- _Listed records_:

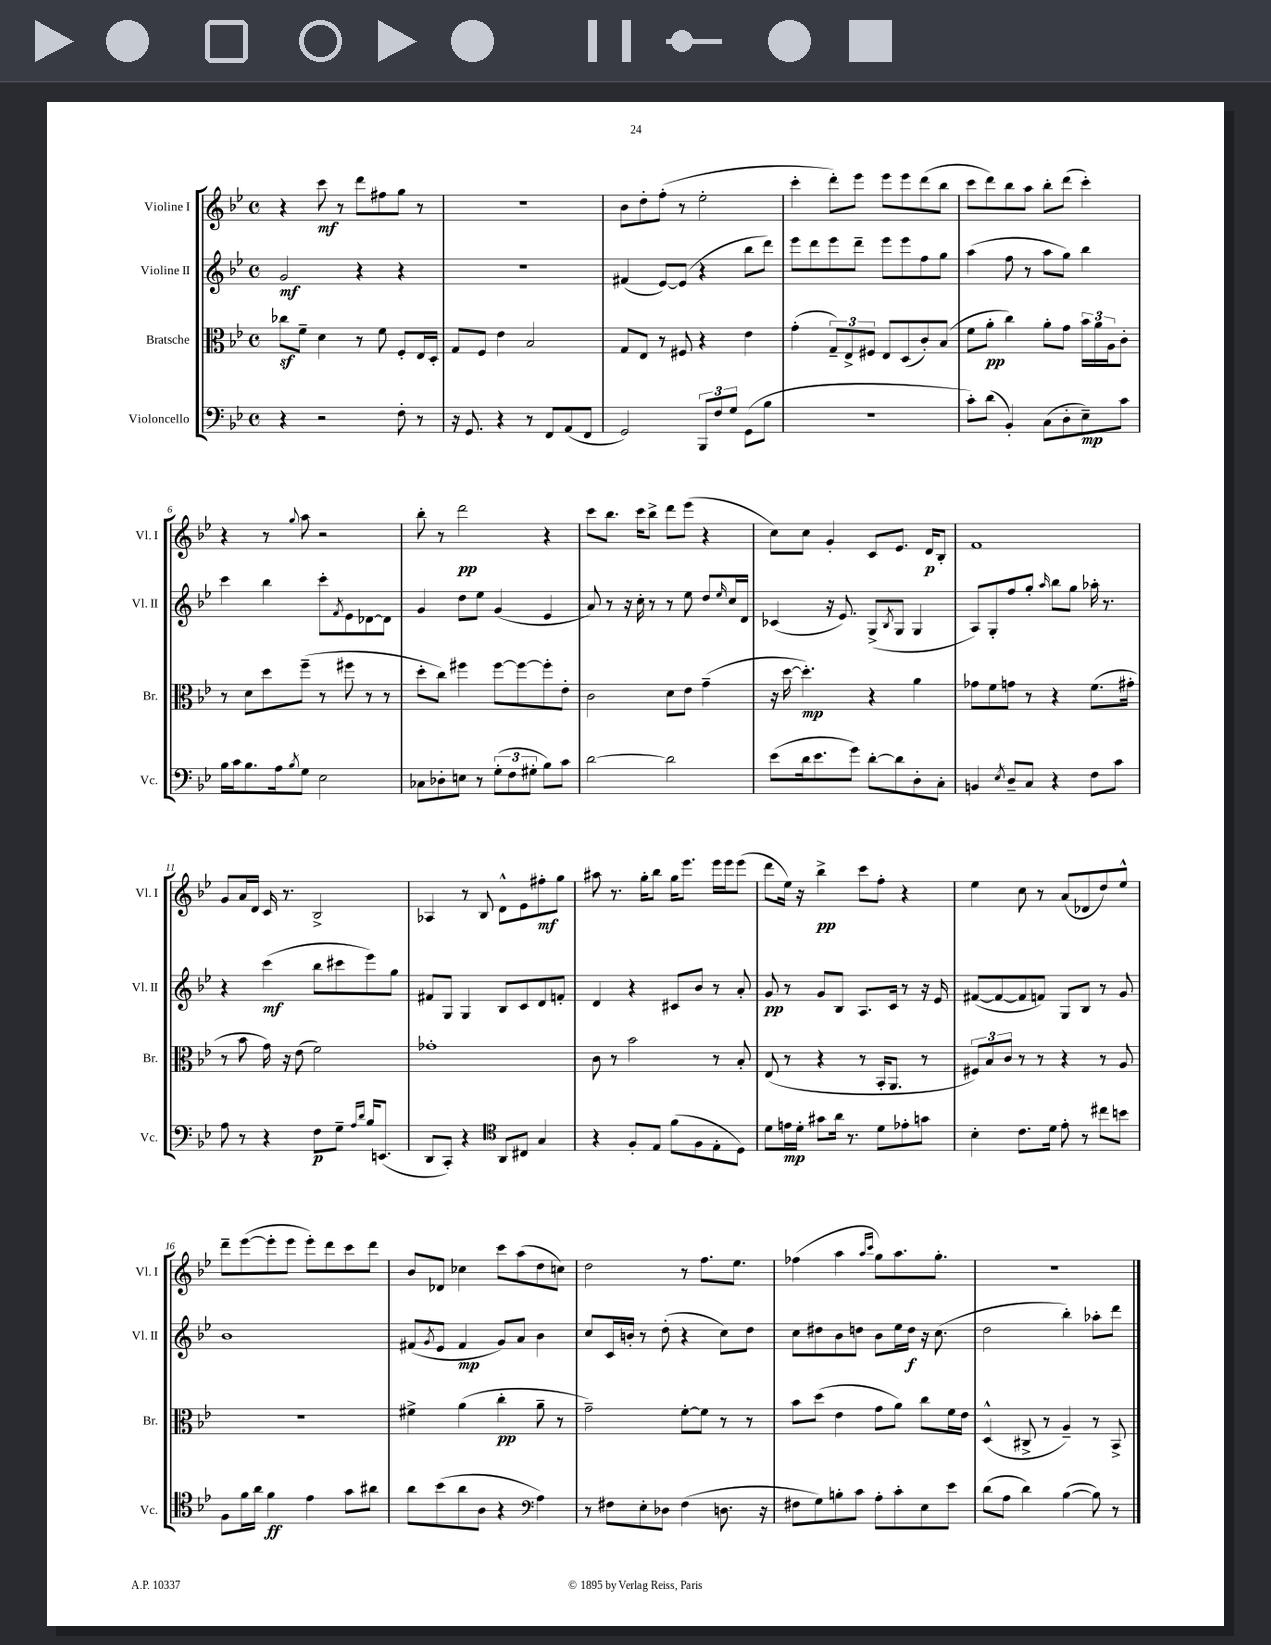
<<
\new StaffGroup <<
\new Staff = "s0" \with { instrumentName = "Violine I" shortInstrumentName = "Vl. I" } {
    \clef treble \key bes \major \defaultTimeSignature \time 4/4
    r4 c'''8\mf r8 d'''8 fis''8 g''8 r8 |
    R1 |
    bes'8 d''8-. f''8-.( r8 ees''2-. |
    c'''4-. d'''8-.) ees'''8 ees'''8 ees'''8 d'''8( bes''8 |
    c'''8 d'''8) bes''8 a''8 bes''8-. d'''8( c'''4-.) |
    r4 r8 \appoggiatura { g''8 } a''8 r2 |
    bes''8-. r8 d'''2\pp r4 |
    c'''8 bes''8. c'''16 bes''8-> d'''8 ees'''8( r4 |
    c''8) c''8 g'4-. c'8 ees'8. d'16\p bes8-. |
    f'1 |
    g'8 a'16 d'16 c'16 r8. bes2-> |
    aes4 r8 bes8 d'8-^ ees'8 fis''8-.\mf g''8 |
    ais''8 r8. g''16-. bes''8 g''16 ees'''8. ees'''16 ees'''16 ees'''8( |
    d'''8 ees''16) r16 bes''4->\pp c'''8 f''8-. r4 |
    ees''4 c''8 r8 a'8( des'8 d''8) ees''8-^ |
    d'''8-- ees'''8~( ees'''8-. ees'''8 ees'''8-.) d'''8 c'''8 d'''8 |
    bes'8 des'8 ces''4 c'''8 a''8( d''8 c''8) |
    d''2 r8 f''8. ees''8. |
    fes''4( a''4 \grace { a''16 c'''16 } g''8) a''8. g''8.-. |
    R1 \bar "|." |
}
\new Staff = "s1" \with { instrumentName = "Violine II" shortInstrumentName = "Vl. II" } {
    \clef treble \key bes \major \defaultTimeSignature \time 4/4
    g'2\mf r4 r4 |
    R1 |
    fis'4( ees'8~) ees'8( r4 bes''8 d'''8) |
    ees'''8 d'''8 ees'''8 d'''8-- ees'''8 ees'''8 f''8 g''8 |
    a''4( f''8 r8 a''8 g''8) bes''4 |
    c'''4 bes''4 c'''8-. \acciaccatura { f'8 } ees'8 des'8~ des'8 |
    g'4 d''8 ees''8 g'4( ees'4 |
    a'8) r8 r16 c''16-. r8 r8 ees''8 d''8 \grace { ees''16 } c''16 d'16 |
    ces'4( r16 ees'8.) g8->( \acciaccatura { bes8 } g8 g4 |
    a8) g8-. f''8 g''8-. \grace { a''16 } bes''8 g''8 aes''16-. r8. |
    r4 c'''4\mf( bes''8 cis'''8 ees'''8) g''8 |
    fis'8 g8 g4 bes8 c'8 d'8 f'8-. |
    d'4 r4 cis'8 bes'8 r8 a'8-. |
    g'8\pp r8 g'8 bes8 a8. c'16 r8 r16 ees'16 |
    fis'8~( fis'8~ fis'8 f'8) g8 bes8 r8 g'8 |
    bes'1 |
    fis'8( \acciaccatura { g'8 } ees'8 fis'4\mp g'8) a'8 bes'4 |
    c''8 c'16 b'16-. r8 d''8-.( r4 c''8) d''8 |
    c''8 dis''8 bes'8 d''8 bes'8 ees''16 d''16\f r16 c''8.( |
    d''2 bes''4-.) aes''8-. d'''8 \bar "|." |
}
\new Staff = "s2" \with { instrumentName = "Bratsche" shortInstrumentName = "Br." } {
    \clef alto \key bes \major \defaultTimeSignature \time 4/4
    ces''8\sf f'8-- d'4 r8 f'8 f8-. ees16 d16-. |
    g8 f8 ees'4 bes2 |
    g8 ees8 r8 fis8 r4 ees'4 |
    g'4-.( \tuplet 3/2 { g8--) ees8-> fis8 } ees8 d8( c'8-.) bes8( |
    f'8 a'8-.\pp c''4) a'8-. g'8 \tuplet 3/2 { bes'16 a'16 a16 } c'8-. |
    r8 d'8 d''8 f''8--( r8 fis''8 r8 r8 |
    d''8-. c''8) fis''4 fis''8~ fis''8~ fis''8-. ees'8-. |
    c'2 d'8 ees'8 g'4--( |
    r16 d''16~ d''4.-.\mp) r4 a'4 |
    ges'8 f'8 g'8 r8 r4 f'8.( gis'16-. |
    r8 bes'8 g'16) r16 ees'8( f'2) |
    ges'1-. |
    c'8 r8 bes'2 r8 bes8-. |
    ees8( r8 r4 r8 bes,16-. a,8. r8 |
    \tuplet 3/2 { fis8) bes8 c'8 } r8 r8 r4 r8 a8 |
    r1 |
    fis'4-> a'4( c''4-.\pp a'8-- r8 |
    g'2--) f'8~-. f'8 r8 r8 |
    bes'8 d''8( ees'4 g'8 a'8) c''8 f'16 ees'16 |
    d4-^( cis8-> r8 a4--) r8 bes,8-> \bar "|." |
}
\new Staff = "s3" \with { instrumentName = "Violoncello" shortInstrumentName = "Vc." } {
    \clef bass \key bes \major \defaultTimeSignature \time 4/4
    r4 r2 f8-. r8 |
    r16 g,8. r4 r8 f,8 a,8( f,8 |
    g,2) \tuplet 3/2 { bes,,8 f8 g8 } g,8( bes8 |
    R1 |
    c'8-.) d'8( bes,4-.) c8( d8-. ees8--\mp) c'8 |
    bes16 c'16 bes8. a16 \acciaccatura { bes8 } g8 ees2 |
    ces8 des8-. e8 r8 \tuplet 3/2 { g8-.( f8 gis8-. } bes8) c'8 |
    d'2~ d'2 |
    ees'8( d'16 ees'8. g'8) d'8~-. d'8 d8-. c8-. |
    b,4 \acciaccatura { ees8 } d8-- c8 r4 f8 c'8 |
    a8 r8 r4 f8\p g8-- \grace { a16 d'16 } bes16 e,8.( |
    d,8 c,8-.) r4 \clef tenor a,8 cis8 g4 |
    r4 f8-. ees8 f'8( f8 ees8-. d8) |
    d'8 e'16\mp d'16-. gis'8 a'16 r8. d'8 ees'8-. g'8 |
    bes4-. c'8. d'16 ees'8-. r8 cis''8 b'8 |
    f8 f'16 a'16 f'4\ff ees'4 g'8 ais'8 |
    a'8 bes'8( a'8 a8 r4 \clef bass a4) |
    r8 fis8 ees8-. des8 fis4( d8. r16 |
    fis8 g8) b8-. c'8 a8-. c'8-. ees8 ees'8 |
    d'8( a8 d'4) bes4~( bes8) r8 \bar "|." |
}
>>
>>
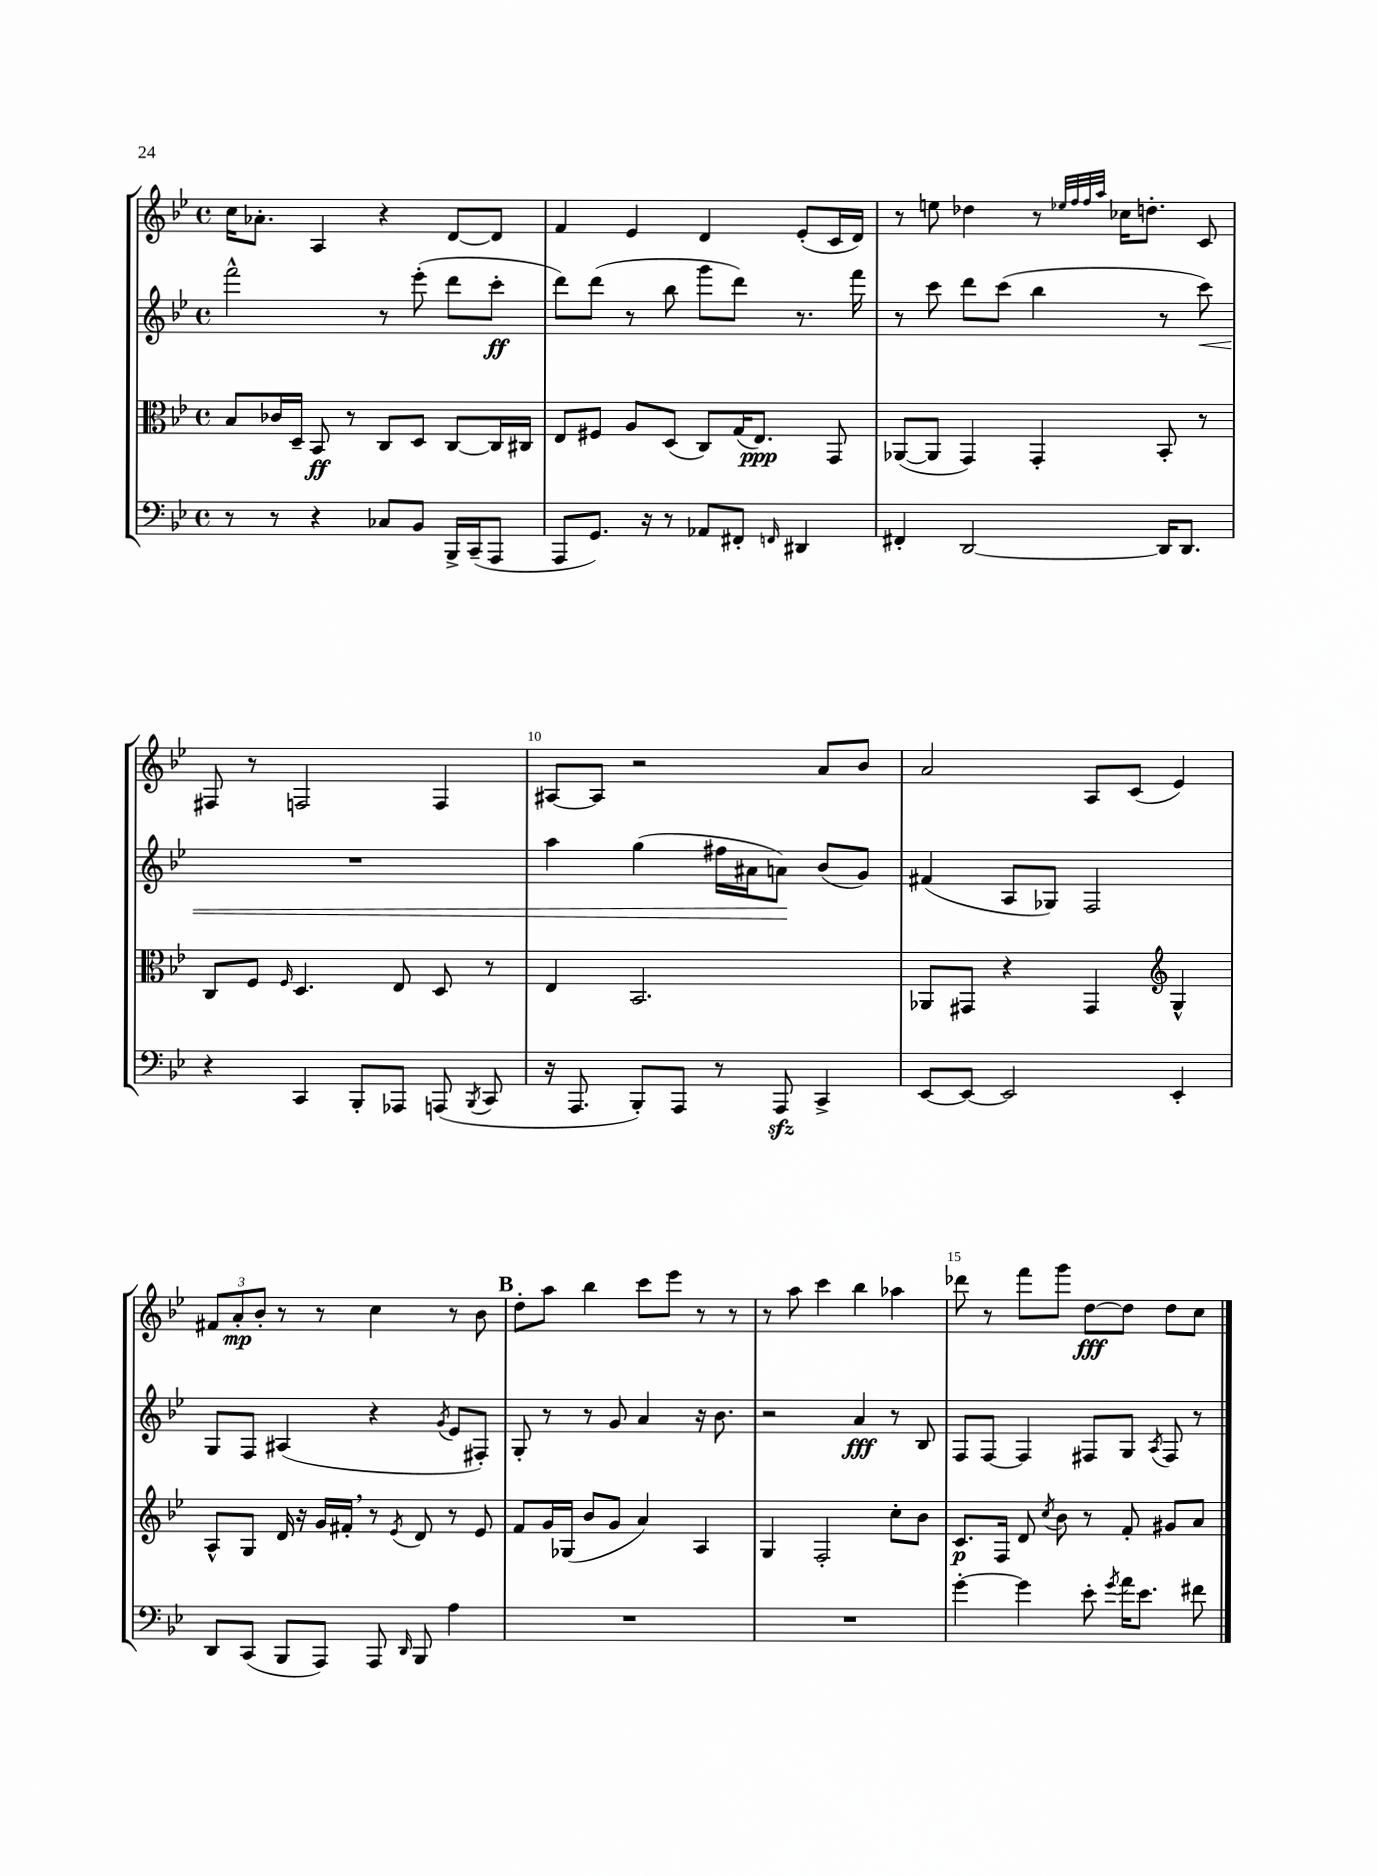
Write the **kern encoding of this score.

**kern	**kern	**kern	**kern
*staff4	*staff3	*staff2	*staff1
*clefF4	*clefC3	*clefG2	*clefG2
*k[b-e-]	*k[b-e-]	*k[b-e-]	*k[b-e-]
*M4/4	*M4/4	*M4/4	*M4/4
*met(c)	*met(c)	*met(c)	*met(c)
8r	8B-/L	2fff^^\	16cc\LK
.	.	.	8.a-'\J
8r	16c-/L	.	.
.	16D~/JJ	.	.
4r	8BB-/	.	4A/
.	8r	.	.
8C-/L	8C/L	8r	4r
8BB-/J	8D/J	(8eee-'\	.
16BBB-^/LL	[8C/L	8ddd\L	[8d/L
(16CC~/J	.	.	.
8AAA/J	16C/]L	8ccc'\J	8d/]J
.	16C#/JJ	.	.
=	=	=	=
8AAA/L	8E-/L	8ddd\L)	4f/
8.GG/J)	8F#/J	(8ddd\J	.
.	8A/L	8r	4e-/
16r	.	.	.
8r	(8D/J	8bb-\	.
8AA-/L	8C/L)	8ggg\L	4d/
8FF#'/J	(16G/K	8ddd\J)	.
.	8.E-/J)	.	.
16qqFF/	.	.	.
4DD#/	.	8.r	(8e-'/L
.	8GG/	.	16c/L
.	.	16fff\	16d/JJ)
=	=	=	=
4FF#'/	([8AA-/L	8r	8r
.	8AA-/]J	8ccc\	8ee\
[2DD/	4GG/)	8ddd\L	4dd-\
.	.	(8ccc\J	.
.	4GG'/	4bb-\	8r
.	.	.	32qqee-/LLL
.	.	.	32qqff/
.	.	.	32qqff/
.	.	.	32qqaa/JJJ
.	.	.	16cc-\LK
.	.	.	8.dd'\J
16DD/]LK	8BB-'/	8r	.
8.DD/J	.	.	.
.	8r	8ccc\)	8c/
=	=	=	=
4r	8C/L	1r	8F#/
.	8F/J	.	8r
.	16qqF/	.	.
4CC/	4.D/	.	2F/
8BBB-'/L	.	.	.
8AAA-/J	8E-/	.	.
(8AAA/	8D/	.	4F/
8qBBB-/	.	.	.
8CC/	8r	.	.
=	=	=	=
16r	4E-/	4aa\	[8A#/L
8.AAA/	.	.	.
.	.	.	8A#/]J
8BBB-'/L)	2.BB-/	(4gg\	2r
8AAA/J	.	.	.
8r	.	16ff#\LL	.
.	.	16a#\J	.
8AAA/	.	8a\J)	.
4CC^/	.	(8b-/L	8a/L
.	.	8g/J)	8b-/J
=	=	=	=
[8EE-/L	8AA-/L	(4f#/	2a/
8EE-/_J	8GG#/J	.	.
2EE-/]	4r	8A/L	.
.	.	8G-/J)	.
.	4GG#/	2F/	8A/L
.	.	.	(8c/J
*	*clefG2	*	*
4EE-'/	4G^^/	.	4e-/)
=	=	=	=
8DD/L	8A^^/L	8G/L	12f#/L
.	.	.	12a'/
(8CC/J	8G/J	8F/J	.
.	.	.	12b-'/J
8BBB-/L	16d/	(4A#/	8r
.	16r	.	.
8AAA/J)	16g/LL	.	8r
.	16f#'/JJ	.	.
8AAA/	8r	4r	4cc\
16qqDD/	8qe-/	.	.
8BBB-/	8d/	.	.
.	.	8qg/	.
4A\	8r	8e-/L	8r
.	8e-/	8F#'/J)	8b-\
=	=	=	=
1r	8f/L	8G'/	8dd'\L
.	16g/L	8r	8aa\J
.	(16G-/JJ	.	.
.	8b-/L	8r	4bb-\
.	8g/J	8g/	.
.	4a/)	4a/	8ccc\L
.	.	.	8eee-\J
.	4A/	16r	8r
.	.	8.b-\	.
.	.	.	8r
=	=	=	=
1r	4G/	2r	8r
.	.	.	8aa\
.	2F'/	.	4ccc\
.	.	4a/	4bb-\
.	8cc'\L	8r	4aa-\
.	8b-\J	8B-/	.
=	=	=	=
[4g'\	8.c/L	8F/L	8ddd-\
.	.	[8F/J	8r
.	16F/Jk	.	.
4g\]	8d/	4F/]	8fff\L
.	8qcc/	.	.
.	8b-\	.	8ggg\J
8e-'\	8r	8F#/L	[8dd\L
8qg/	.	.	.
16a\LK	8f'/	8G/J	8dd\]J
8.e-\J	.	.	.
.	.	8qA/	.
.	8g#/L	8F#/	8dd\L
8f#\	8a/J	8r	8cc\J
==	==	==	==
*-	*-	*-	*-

- _Short problem_: Could you edit everything from the start of the material down to the line containing "g'8 a'16 d'16 c'16 r8. bes2-> |" so that "Violine I" becomes "Violin I", with nothing else changed? Leave the pictures out of the answer.

- _The output_:
<<
\new StaffGroup <<
\new Staff = "s0" \with { instrumentName = "Violin I" shortInstrumentName = "Vl. I" } {
    \clef treble \key bes \major \defaultTimeSignature \time 4/4
    r4 c'''8\mf r8 d'''8 fis''8 g''8 r8 |
    R1 |
    bes'8 d''8-. f''8-.( r8 ees''2-. |
    c'''4-. d'''8-.) ees'''8 ees'''8 ees'''8 d'''8( bes''8 |
    c'''8 d'''8) bes''8 a''8 bes''8-. d'''8( c'''4-.) |
    r4 r8 \appoggiatura { g''8 } a''8 r2 |
    bes''8-. r8 d'''2\pp r4 |
    c'''8 bes''8. c'''16 bes''8-> d'''8 ees'''8( r4 |
    c''8) c''8 g'4-. c'8 ees'8. d'16\p bes8-. |
    f'1 |
    g'8 a'16 d'16 c'16 r8. bes2-> |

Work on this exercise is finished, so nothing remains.